— Begin SUPPLIED INFORMATION —

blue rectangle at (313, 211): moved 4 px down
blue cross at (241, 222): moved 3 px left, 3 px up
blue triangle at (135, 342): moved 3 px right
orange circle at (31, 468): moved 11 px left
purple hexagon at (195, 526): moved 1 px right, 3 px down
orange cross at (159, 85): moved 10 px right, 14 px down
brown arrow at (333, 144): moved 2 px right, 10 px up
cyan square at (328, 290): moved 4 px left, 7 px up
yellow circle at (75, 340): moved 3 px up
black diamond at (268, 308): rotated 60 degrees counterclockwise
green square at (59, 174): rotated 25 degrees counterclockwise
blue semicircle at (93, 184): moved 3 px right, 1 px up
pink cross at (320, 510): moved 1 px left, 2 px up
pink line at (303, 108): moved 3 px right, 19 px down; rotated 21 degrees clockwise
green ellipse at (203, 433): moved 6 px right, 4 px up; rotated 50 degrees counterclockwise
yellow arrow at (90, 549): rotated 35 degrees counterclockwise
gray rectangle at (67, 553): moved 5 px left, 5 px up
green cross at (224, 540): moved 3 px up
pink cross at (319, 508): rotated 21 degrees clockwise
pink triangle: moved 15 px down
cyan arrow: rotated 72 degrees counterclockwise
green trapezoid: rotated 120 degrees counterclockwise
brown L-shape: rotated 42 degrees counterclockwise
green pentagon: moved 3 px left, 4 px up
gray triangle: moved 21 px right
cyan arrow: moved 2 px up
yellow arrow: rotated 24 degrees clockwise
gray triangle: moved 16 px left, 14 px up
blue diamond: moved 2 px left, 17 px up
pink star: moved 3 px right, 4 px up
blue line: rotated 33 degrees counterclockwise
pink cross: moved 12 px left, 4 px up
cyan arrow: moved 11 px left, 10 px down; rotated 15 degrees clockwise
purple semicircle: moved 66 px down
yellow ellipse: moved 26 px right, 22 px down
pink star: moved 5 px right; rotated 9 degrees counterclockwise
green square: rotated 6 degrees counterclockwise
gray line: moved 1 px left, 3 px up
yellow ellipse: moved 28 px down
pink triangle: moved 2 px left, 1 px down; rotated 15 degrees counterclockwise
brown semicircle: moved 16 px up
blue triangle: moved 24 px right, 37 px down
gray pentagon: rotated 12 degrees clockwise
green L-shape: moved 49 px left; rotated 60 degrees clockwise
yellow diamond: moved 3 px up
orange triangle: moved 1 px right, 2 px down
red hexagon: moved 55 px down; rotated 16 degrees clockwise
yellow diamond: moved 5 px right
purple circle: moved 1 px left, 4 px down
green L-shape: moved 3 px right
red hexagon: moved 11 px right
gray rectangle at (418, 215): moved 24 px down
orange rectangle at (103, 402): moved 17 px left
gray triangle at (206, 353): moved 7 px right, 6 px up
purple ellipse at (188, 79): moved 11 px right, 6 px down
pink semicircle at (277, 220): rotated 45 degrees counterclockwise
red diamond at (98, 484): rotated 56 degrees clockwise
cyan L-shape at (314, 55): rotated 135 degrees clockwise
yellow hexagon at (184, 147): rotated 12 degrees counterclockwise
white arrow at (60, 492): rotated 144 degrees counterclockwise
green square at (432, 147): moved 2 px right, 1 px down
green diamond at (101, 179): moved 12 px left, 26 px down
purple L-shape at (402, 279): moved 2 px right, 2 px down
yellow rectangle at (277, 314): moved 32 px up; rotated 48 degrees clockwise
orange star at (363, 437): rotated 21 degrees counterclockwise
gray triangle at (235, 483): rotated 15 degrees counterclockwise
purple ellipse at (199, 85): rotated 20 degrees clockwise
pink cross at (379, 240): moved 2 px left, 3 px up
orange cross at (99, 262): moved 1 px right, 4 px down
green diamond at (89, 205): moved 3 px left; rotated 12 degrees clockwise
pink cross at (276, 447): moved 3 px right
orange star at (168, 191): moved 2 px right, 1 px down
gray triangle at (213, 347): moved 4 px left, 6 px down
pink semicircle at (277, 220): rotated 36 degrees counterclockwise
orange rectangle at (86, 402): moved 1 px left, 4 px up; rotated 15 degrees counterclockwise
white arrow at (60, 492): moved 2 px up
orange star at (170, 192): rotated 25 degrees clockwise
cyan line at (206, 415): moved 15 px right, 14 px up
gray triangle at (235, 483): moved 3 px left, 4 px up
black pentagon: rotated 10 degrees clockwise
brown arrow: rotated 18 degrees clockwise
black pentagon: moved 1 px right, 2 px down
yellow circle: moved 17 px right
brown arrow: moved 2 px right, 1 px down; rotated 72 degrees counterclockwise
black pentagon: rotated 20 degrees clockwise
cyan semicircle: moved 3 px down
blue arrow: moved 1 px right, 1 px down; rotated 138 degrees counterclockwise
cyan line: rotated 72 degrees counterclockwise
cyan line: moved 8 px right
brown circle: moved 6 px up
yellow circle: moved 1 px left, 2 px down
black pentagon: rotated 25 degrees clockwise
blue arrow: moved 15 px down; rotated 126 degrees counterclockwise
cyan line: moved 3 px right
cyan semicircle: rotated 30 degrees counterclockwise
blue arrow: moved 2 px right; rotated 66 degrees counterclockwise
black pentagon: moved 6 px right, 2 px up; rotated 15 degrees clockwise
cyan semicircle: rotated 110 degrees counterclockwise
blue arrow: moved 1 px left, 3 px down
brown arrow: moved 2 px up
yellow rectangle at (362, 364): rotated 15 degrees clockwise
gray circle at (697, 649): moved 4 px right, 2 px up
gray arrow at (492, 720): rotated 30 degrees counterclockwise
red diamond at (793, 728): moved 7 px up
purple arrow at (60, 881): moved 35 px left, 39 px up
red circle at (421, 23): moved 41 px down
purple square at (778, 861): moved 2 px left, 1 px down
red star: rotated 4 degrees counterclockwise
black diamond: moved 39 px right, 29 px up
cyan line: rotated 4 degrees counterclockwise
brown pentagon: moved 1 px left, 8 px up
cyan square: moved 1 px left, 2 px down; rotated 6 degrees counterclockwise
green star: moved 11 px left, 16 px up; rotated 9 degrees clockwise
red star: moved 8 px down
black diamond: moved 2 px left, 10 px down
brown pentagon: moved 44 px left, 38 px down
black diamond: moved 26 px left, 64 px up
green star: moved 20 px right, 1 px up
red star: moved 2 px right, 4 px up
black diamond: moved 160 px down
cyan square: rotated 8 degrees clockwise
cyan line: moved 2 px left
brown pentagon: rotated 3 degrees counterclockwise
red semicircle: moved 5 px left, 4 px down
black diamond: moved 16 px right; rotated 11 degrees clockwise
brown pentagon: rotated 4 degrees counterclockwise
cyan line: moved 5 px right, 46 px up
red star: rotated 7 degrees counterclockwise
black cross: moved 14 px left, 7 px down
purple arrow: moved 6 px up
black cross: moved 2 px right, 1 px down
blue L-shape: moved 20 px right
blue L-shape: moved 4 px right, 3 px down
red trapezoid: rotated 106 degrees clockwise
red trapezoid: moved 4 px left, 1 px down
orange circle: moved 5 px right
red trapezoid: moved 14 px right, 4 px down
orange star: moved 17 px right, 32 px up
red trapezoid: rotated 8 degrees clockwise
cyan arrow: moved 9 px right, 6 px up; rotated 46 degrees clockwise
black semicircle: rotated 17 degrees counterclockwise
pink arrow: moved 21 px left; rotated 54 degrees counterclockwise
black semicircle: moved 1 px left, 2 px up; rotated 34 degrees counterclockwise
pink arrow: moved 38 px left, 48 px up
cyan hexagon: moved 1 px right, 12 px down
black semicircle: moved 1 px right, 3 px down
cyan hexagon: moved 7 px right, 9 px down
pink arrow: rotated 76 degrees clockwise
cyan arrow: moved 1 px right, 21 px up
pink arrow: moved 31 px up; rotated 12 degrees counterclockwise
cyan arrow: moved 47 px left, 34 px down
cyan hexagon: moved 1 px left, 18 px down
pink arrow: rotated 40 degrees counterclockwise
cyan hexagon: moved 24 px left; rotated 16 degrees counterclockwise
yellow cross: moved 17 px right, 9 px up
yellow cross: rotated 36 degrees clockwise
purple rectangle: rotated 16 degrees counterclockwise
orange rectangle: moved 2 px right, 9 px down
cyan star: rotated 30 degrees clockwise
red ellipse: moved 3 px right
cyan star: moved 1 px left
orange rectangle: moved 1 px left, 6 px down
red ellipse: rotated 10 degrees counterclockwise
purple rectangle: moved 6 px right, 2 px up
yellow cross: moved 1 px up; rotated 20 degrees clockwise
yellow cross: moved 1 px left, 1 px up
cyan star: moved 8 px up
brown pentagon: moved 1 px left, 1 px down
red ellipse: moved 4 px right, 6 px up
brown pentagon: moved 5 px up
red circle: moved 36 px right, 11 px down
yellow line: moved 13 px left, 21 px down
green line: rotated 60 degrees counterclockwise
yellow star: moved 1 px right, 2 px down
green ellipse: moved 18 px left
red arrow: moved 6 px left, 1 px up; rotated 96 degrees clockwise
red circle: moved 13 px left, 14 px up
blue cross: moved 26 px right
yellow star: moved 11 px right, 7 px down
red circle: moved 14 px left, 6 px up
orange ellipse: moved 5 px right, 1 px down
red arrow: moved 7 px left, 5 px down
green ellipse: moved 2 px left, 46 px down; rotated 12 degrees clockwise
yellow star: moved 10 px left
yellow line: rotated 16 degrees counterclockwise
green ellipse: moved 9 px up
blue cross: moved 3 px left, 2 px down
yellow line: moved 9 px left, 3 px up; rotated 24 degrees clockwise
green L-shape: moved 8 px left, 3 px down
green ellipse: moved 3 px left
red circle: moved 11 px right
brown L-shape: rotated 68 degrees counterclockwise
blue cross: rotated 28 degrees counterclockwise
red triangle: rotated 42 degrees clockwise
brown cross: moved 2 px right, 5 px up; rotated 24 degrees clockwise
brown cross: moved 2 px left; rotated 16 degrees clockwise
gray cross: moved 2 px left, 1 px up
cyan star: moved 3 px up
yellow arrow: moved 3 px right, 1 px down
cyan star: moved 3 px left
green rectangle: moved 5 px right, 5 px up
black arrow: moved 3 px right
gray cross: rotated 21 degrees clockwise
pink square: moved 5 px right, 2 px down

— End SUPPLIED INFORMATION —

_YOUR OBJECTIVE_
Please pull out every line of the data above that contains the word "rectangle", treating uppercase and lowercase as different.

_RESPONSE TO THIS TASK_
blue rectangle at (313, 211): moved 4 px down
gray rectangle at (67, 553): moved 5 px left, 5 px up
gray rectangle at (418, 215): moved 24 px down
orange rectangle at (103, 402): moved 17 px left
yellow rectangle at (277, 314): moved 32 px up; rotated 48 degrees clockwise
orange rectangle at (86, 402): moved 1 px left, 4 px up; rotated 15 degrees counterclockwise
yellow rectangle at (362, 364): rotated 15 degrees clockwise
purple rectangle: rotated 16 degrees counterclockwise
orange rectangle: moved 2 px right, 9 px down
orange rectangle: moved 1 px left, 6 px down
purple rectangle: moved 6 px right, 2 px up
green rectangle: moved 5 px right, 5 px up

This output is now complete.